**Given information:**
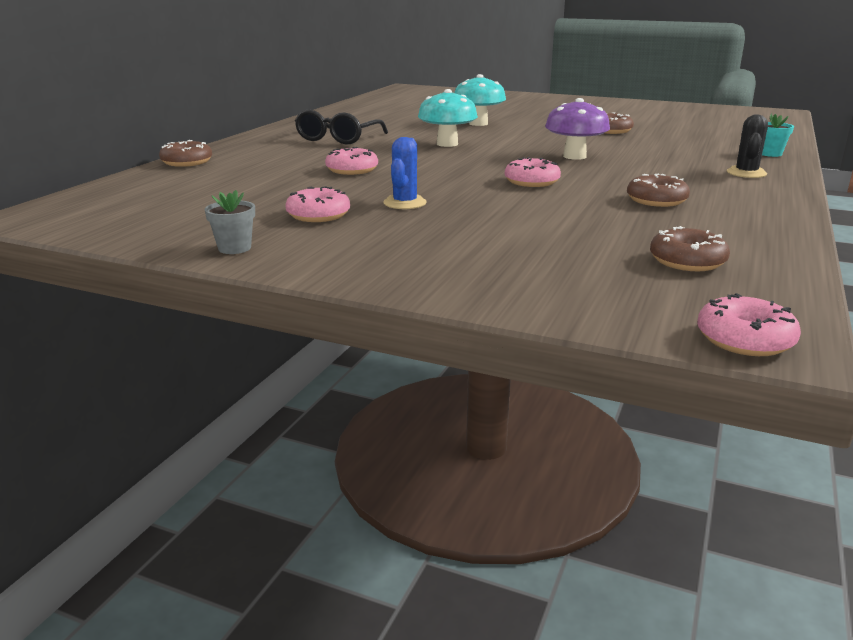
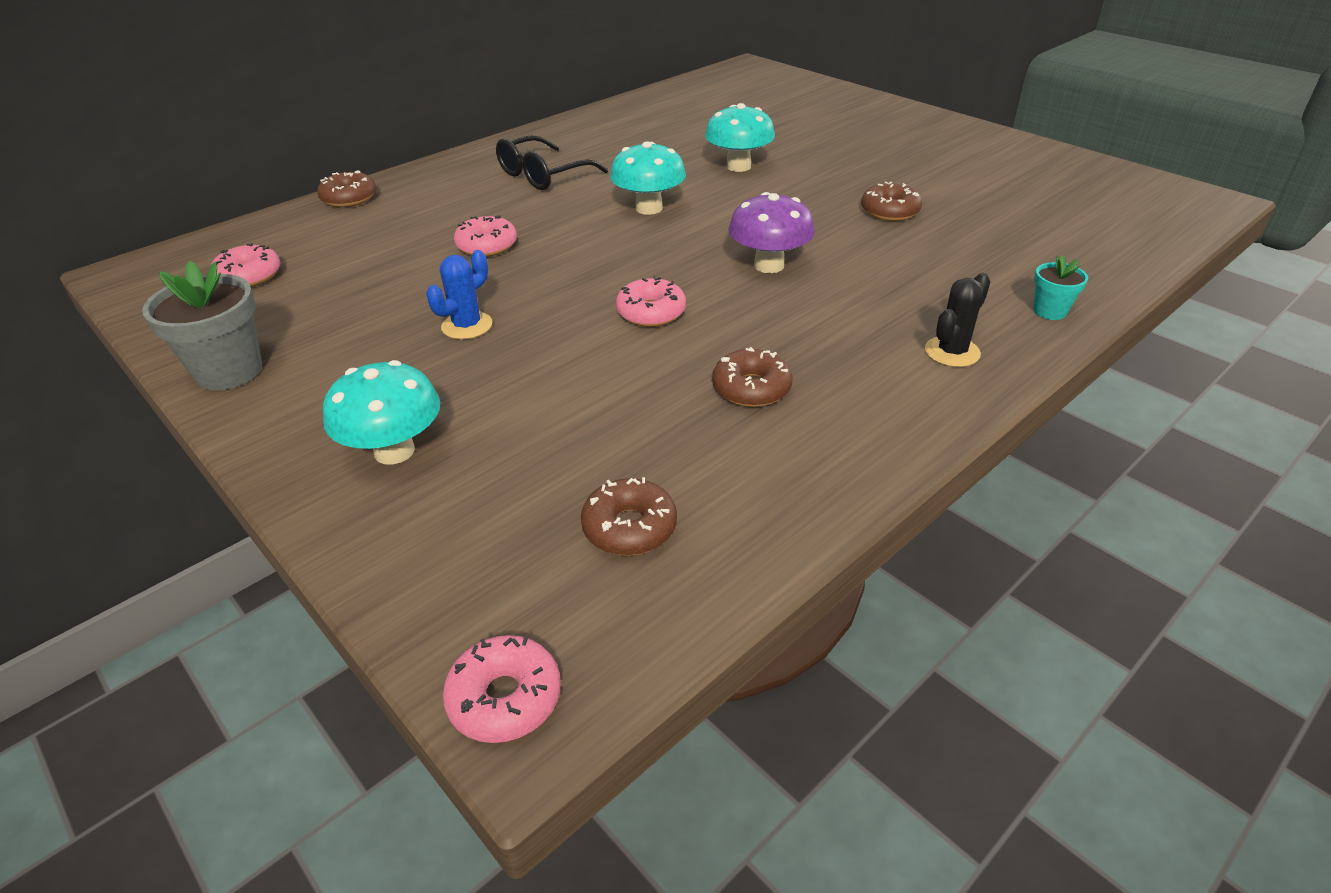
camera: 25 degrees right, 15 degrees up
(234, 248) = (229, 371): grey flower pot -> grey flower pot, size x1.87
(318, 215) = (361, 329): pink donut -> pink donut (249, 276)
(455, 260) = (394, 451): none -> turquoise mushroom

**To do:** Since pictures are not part of the copy, set down only the remaining data exactly.

**Answer section:**
camera: 25 degrees right, 15 degrees up
(234, 248) = (229, 371): grey flower pot -> grey flower pot, size x1.87
(318, 215) = (361, 329): pink donut -> pink donut (249, 276)
(455, 260) = (394, 451): none -> turquoise mushroom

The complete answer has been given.